[Data records]
□ □ □ □ □ □ □
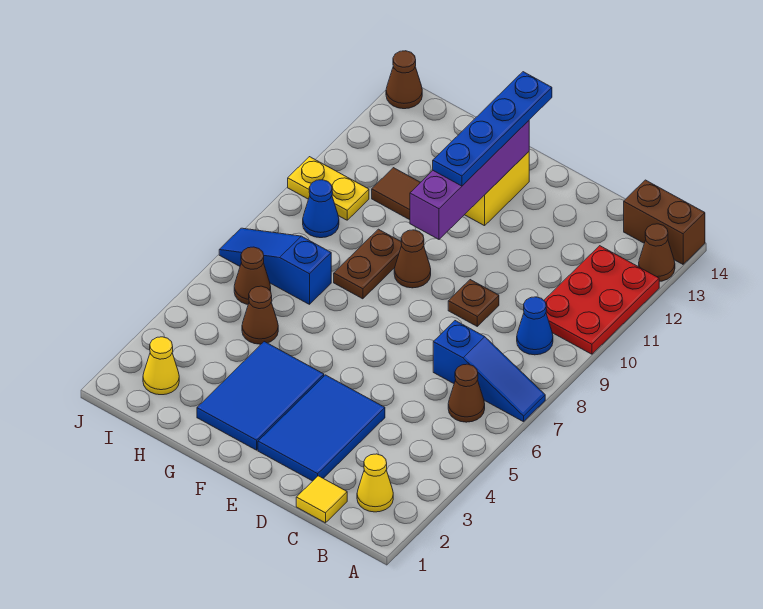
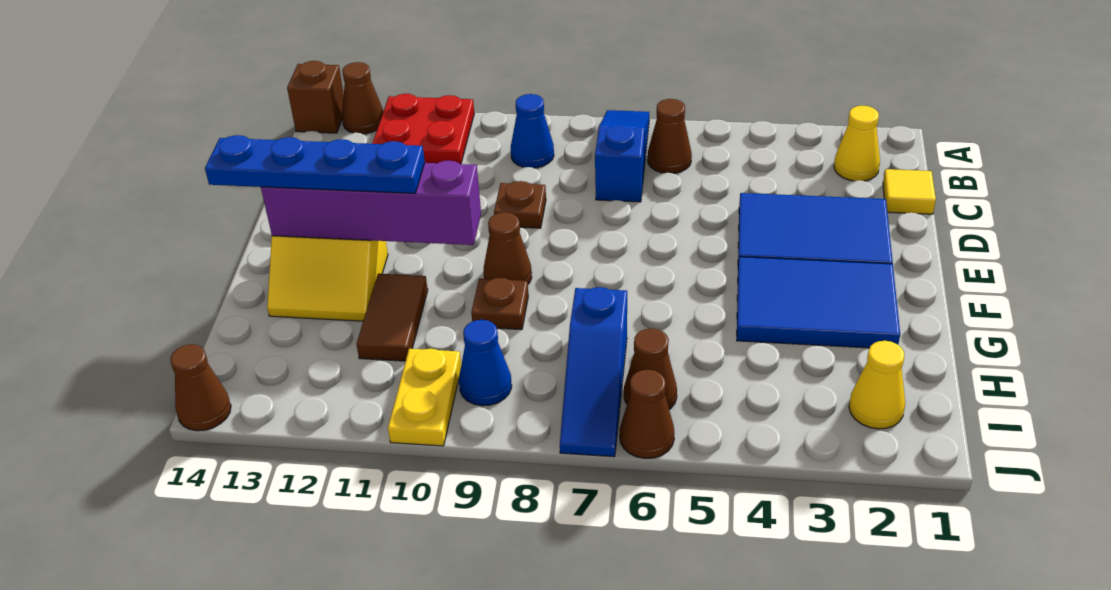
red 2x3 plate [544,246,659,354] -> red 2x2 plate [372,94,474,164]
brown 1x2 brick [624,180,705,264] -> brown 1x1 brick [287,61,344,133]
brown 1x2 plate [334,229,402,299] -> brown 1x1 plate [471,278,528,330]
brown 1x1 cone [242,286,278,344] -> brown 1x1 cone moved to [620,370,674,458]

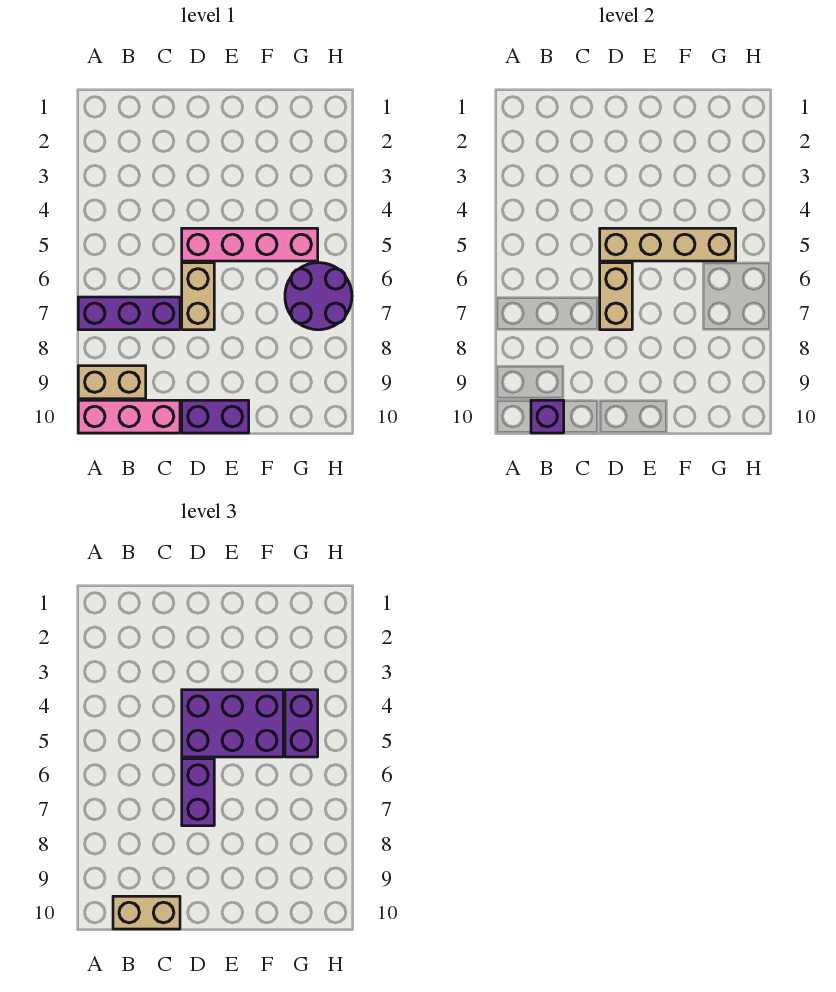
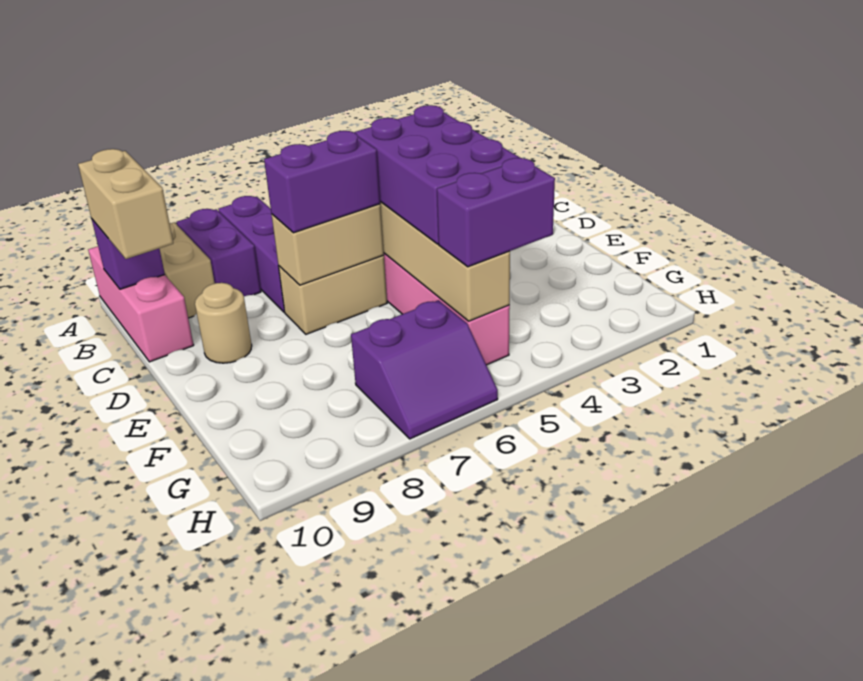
none -> tan 1x1 round brick [195,283,252,363]
purple 1x2 brick [182,400,249,433] -> purple 1x2 brick moved to [177,209,261,296]
purple 2x2 round brick [285,263,352,330] -> purple 2x2 slope [351,300,498,439]

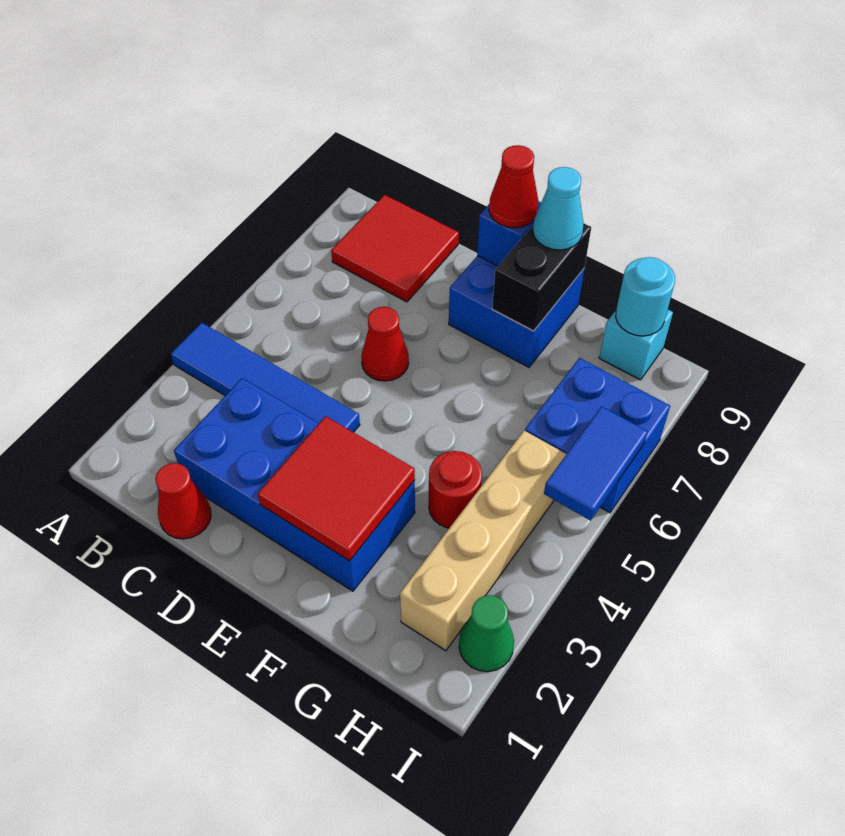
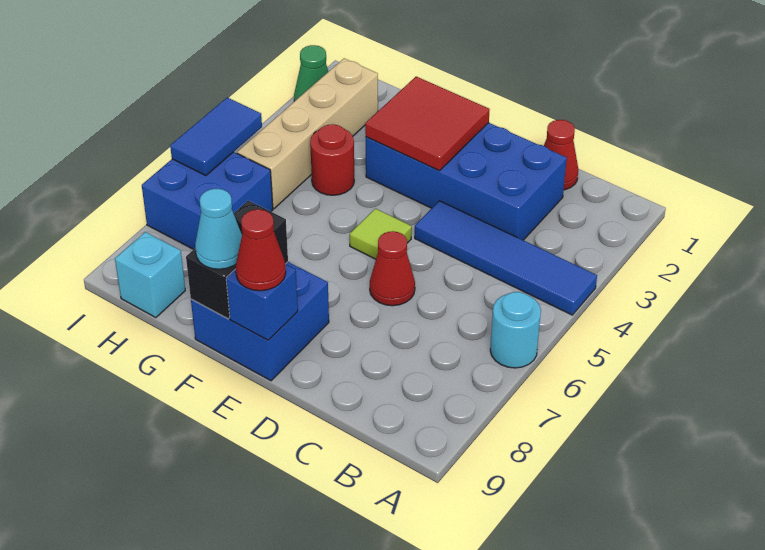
red 2x2 tile [331,195,459,302] -> none
none -> lime 1x1 tile [350,209,412,259]
cyan 1x1 round brick [616,257,675,336] -> cyan 1x1 round brick moved to [490,292,541,368]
□ □ □ □ □ □ □
§ **REQUIREMENT**
Your task is a word-for-word transcription of the entries, leaving out all pictures.

§ **SOLUTION FOR THIS EXERCISE**
red 2x3 plate [544,246,659,354] -> red 2x2 plate [372,94,474,164]
brown 1x2 brick [624,180,705,264] -> brown 1x1 brick [287,61,344,133]
brown 1x2 plate [334,229,402,299] -> brown 1x1 plate [471,278,528,330]
brown 1x1 cone [242,286,278,344] -> brown 1x1 cone moved to [620,370,674,458]

none -> tan 1x1 round brick [195,283,252,363]
purple 1x2 brick [182,400,249,433] -> purple 1x2 brick moved to [177,209,261,296]
purple 2x2 round brick [285,263,352,330] -> purple 2x2 slope [351,300,498,439]

red 2x2 tile [331,195,459,302] -> none
none -> lime 1x1 tile [350,209,412,259]
cyan 1x1 round brick [616,257,675,336] -> cyan 1x1 round brick moved to [490,292,541,368]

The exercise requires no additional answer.